**HOW TO COMPLETE THIS TASK**.
Give the listing again, word for word, and let no picture into it.

- Opening Delimiter -

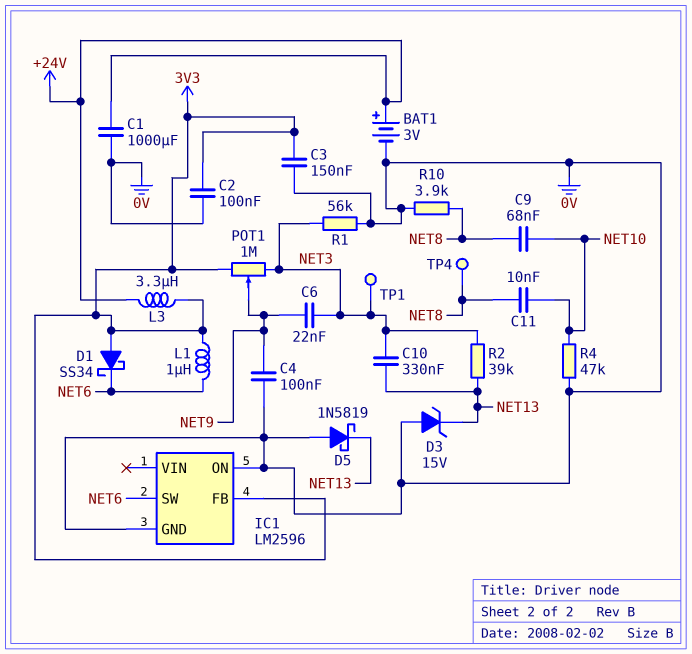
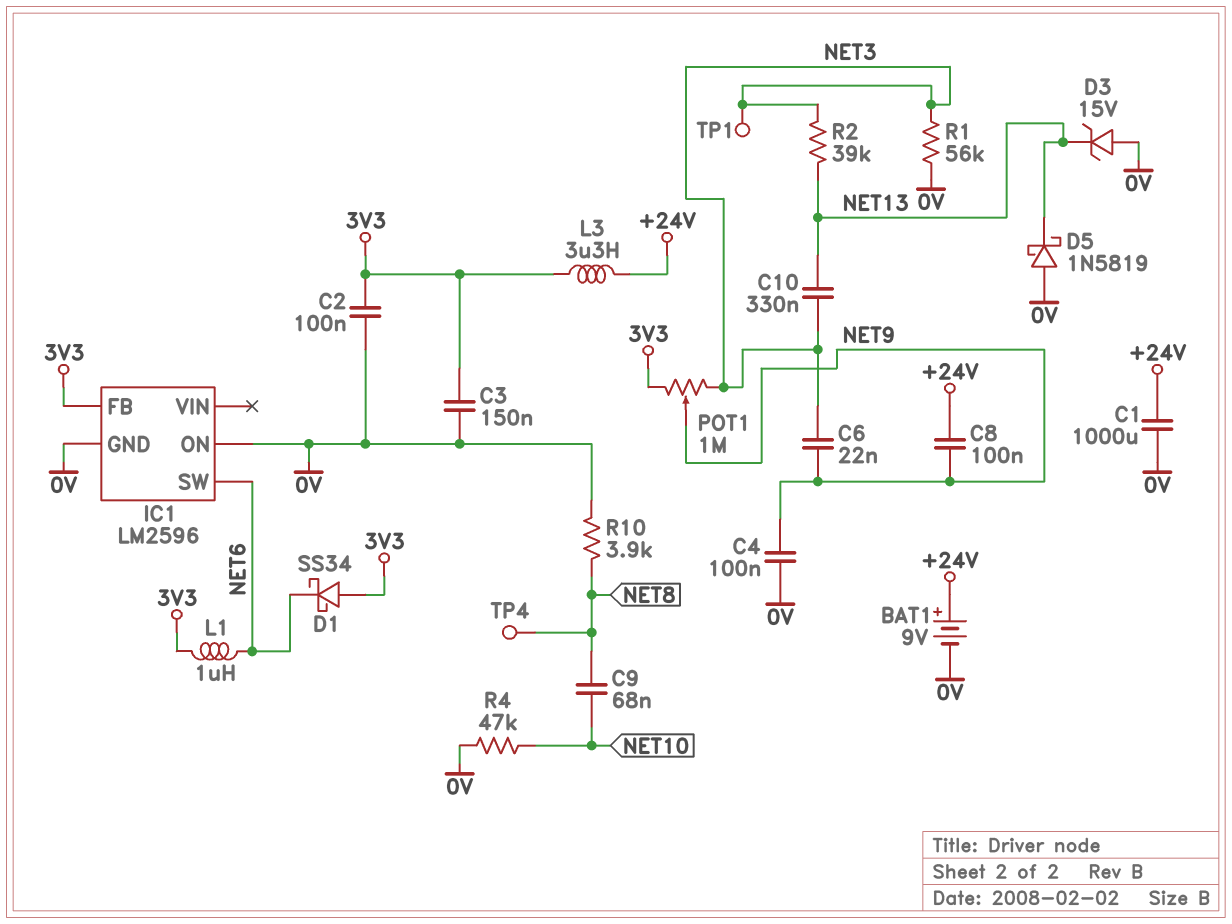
BAT1: 3V (plus +24V, minus 0V) -> 9V (plus +24V, minus 0V)
C8: none -> 100nF (+24V, NET9)
C11: 10nF (NET8, NET10) -> none

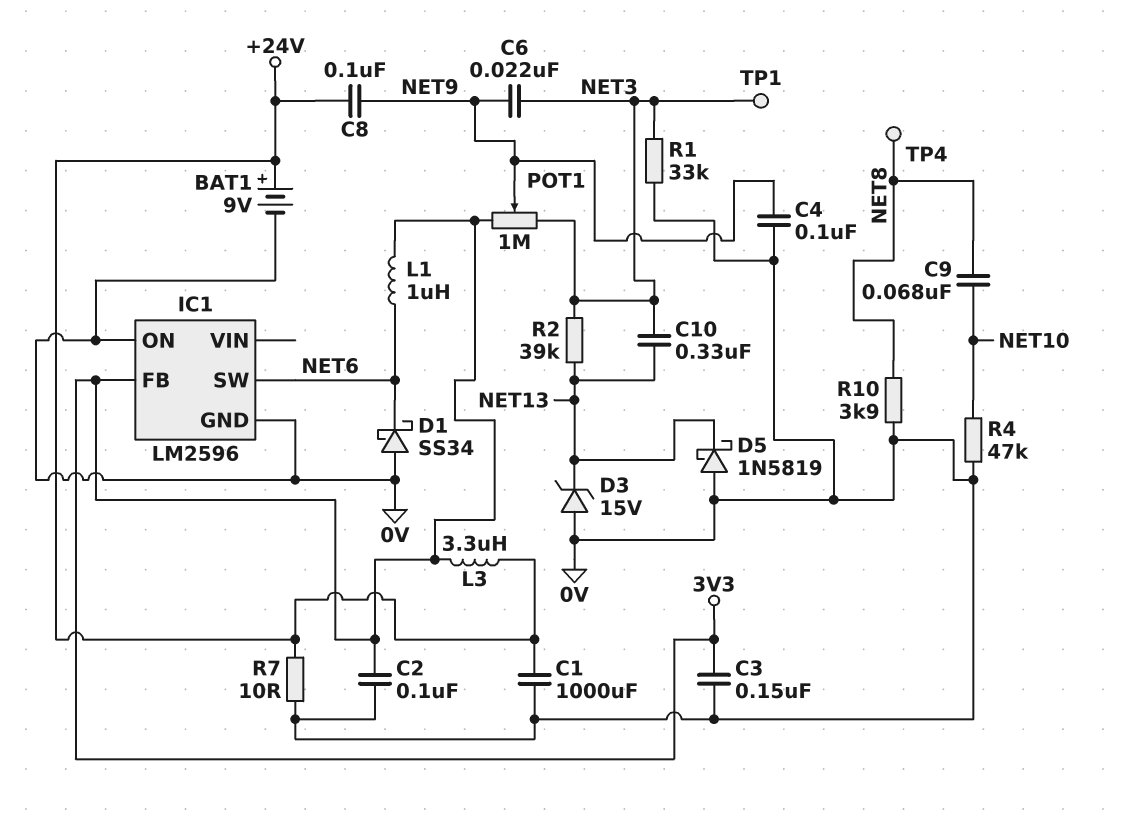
D1: schottky SS34 (A 3V3, K NET6) -> schottky SS34 (A 0V, K NET6)
R1: 56k (0V, NET3) -> 33k (0V, NET3)
R7: none -> 10 (+24V, 0V)

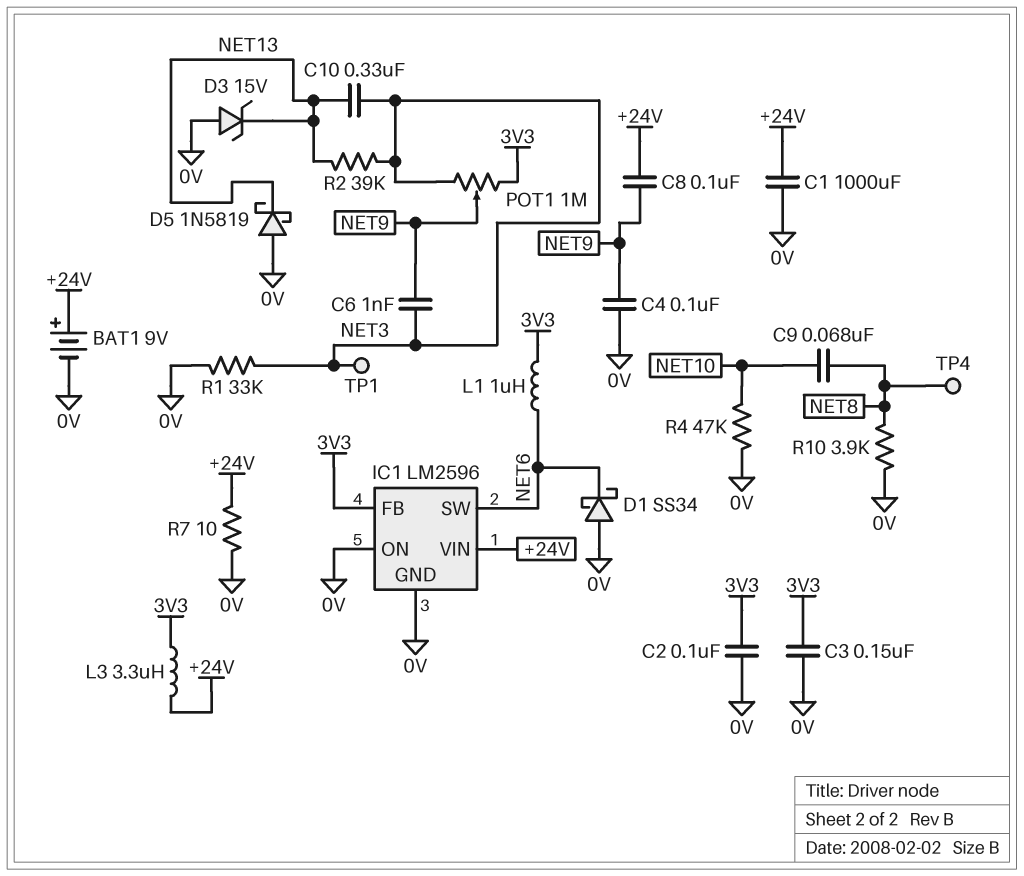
C6: 22nF (NET3, NET9) -> 1nF (NET3, NET9)
IC1 pin VIN: none -> +24V

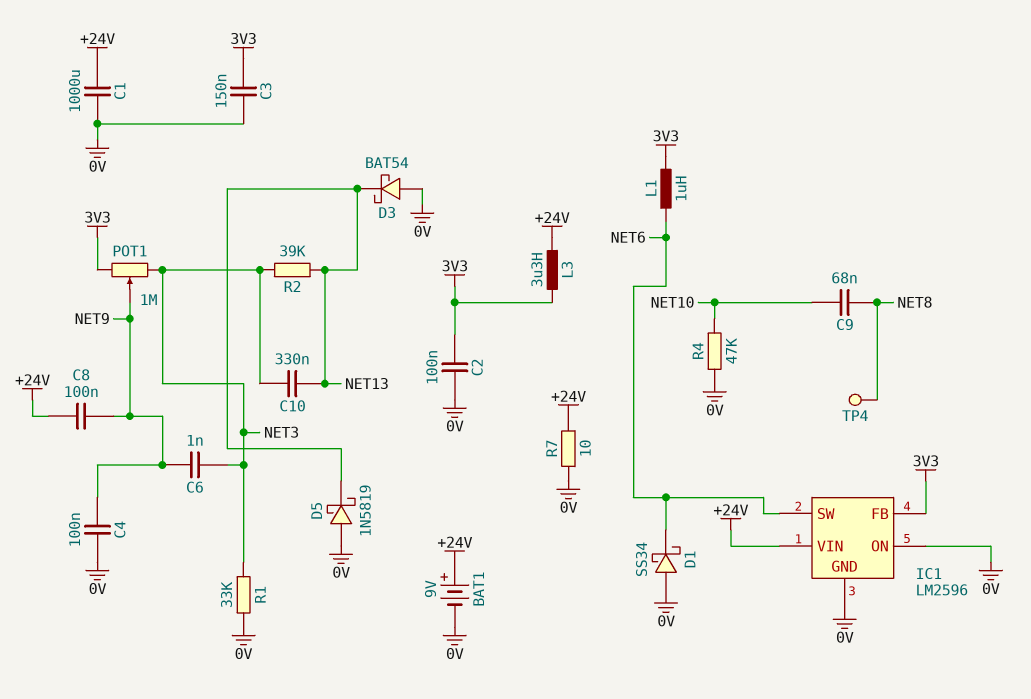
D3: zener 15V (A 0V, K NET13) -> schottky BAT54 (A 0V, K NET13)
R10: 3.9k (0V, NET8) -> none
TP1: test point (NET3) -> none

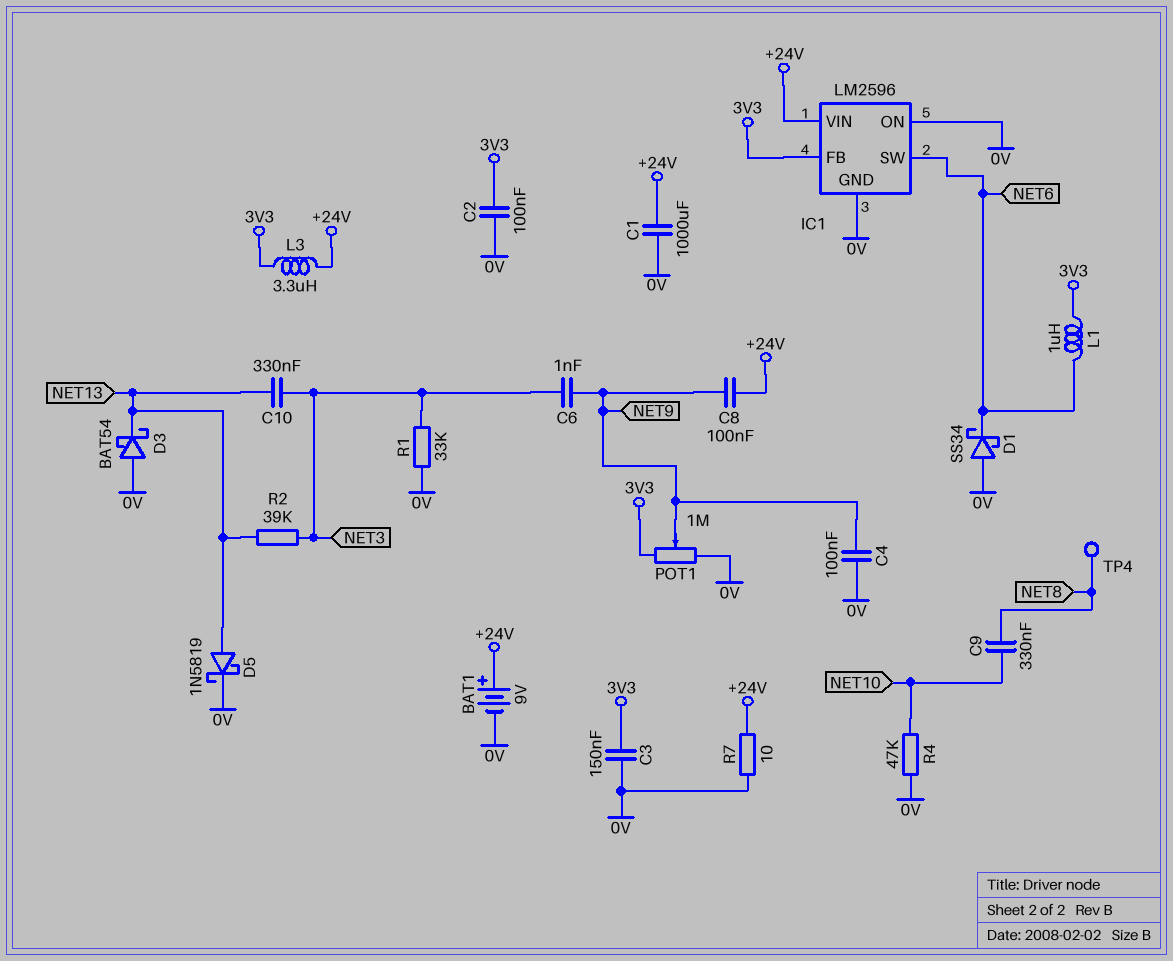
C9: 68nF (NET8, NET10) -> 330nF (NET8, NET10)
D5: schottky 1N5819 (A 0V, K NET13) -> schottky 1N5819 (A NET13, K 0V)
POT1: 1M (3V3, NET3, wiper NET9) -> 1M (0V, 3V3, wiper NET9)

- Closing Delimiter -

**SOLUTION FOR THIS TASK**.
BAT1: 3V (plus +24V, minus 0V) -> 9V (plus +24V, minus 0V)
C8: none -> 100nF (+24V, NET9)
C11: 10nF (NET8, NET10) -> none

D1: schottky SS34 (A 3V3, K NET6) -> schottky SS34 (A 0V, K NET6)
R1: 56k (0V, NET3) -> 33k (0V, NET3)
R7: none -> 10 (+24V, 0V)

C6: 22nF (NET3, NET9) -> 1nF (NET3, NET9)
IC1 pin VIN: none -> +24V

D3: zener 15V (A 0V, K NET13) -> schottky BAT54 (A 0V, K NET13)
R10: 3.9k (0V, NET8) -> none
TP1: test point (NET3) -> none

C9: 68nF (NET8, NET10) -> 330nF (NET8, NET10)
D5: schottky 1N5819 (A 0V, K NET13) -> schottky 1N5819 (A NET13, K 0V)
POT1: 1M (3V3, NET3, wiper NET9) -> 1M (0V, 3V3, wiper NET9)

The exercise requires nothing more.